TASK INPUT
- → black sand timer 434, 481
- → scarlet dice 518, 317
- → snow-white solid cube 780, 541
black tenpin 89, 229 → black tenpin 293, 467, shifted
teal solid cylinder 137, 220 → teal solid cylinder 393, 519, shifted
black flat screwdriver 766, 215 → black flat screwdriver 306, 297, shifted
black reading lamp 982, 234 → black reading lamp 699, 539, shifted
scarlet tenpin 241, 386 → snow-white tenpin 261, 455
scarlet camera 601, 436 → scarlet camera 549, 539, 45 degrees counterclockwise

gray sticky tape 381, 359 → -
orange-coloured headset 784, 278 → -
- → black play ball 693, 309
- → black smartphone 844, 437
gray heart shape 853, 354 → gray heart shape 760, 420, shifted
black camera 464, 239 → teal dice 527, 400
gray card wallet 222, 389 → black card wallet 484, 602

WORK INSTRUCTIONS
Return the number of lines containing the word "snow" in these records, with no additional output.

RESULT OF THE TASK
2